**Supplied records**

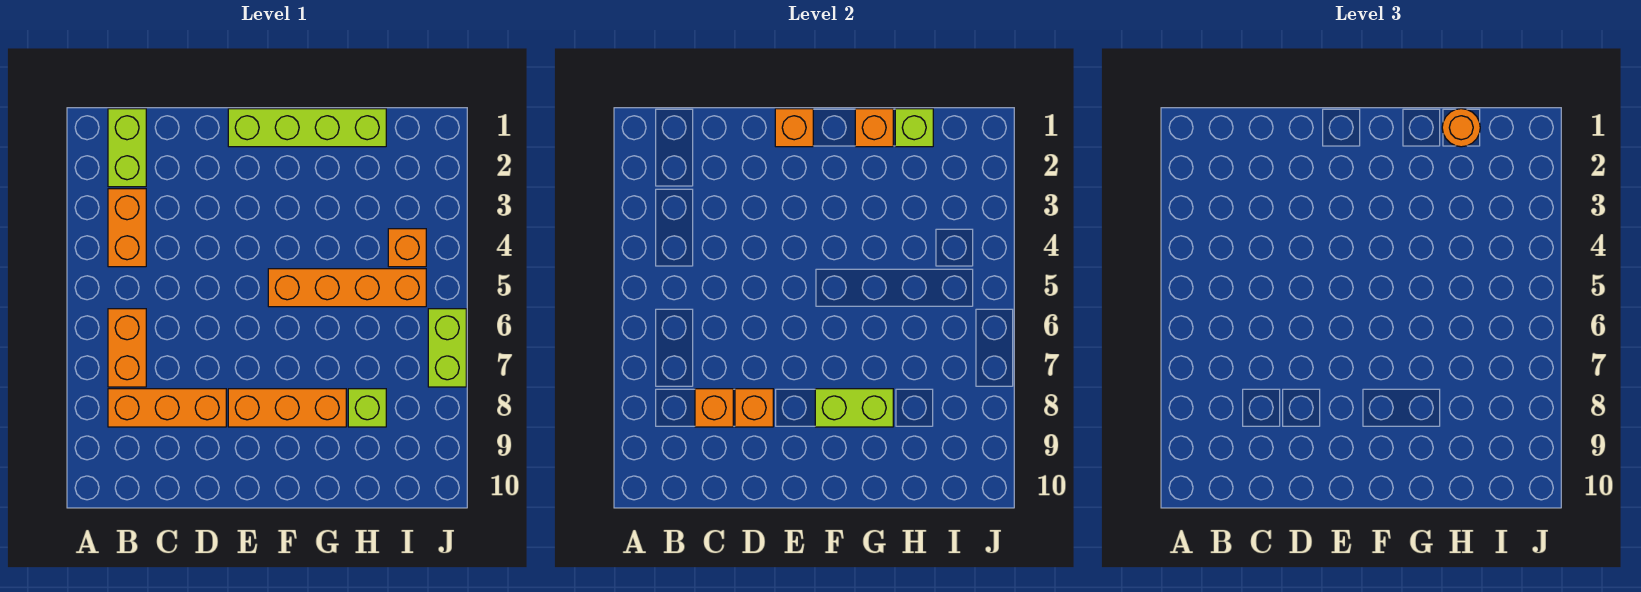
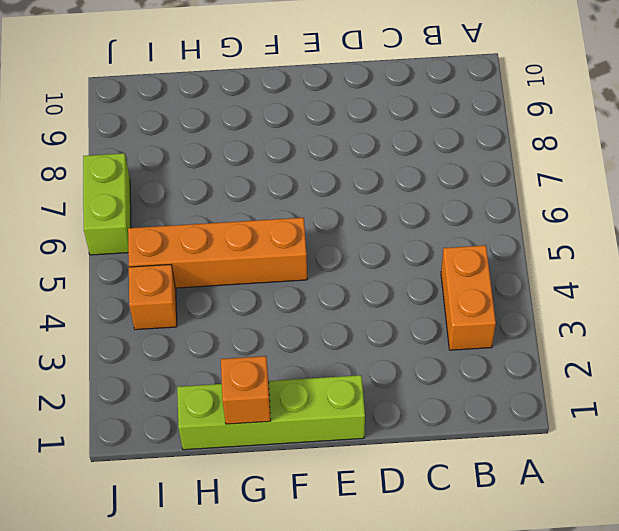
none -> lime brick B1:B2 level 1
none -> orange brick B6:B7 level 1
none -> orange brick B8:D8 level 1

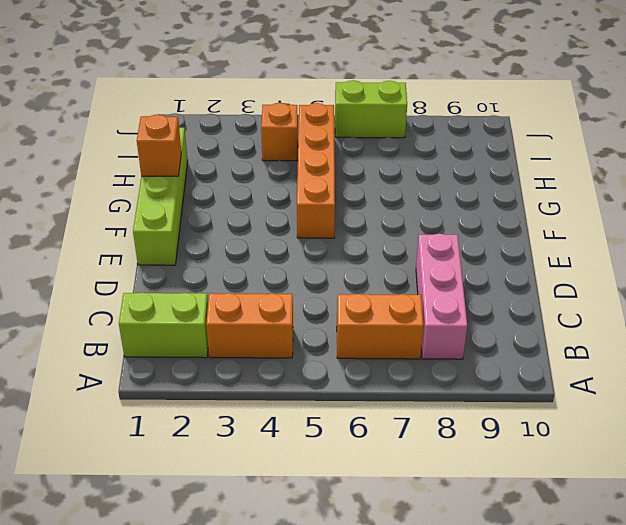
pink brick B8:D8 level 1 -> orange brick B8:D8 level 1
none -> orange brick E8:G8 level 1
none -> lime brick H8 level 1
none -> orange brick C8 level 2

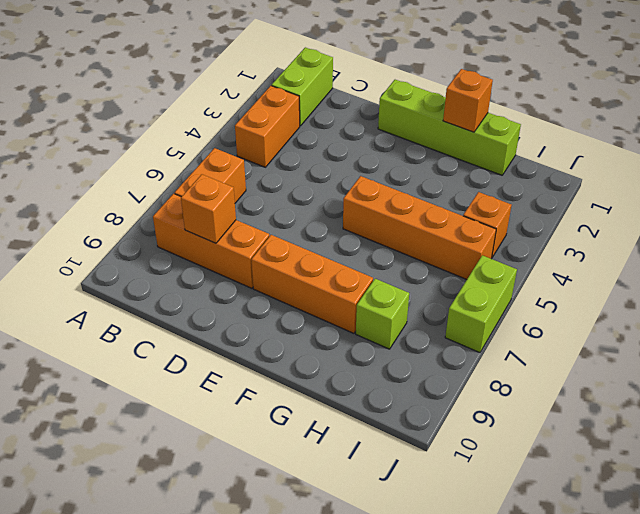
none -> orange brick D8 level 2
none -> orange brick E1 level 2
none -> lime brick F8:G8 level 2

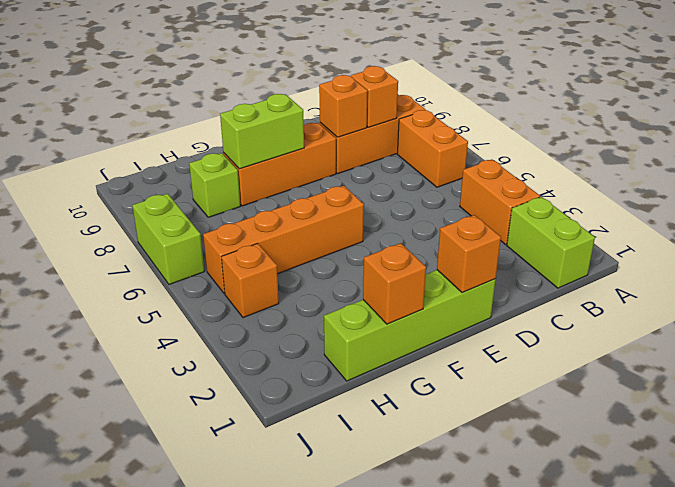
none -> lime brick H1 level 2
none -> orange round brick H1 level 3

**Task goal**
Print verbatim every line above, apart from the pictures.

**Result**
none -> lime brick B1:B2 level 1
none -> orange brick B6:B7 level 1
none -> orange brick B8:D8 level 1

pink brick B8:D8 level 1 -> orange brick B8:D8 level 1
none -> orange brick E8:G8 level 1
none -> lime brick H8 level 1
none -> orange brick C8 level 2

none -> orange brick D8 level 2
none -> orange brick E1 level 2
none -> lime brick F8:G8 level 2

none -> lime brick H1 level 2
none -> orange round brick H1 level 3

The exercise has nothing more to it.